**Supplied material**
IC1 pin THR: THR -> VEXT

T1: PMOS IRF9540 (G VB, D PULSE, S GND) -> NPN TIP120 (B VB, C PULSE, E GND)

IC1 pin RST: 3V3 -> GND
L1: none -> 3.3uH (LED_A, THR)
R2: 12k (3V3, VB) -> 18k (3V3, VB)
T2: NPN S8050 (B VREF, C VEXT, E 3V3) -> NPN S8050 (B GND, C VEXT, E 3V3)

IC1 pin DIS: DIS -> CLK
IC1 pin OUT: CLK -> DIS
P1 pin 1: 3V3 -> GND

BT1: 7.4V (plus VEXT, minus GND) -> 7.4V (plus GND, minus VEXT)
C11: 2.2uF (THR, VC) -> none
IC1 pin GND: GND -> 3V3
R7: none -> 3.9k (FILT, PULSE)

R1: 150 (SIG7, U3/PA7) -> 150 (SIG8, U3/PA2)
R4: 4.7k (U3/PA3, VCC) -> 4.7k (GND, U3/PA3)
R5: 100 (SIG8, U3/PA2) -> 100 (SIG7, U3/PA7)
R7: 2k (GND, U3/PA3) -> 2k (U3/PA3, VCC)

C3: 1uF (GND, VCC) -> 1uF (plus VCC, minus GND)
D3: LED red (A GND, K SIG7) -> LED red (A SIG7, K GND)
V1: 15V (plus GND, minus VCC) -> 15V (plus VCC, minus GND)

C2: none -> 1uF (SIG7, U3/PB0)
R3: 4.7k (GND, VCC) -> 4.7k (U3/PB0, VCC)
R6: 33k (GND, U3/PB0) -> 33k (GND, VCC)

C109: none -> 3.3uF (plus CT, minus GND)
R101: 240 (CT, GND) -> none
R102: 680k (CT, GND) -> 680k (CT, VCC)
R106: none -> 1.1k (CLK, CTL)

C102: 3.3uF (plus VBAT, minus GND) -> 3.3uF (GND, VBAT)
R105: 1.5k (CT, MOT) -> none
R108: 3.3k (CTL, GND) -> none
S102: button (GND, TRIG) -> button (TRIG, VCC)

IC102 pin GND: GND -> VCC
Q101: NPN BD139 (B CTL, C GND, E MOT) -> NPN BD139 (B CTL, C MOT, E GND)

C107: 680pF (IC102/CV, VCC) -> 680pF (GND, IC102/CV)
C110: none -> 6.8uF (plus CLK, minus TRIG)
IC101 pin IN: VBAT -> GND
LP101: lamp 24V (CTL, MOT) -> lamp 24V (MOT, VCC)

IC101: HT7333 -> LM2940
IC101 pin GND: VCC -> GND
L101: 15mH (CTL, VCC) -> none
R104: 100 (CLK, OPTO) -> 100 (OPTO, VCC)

**Problem requirements**
Which lines hold the string "TRIG"? Copy all of them from the data above.

**Response area**
S102: button (GND, TRIG) -> button (TRIG, VCC)
C110: none -> 6.8uF (plus CLK, minus TRIG)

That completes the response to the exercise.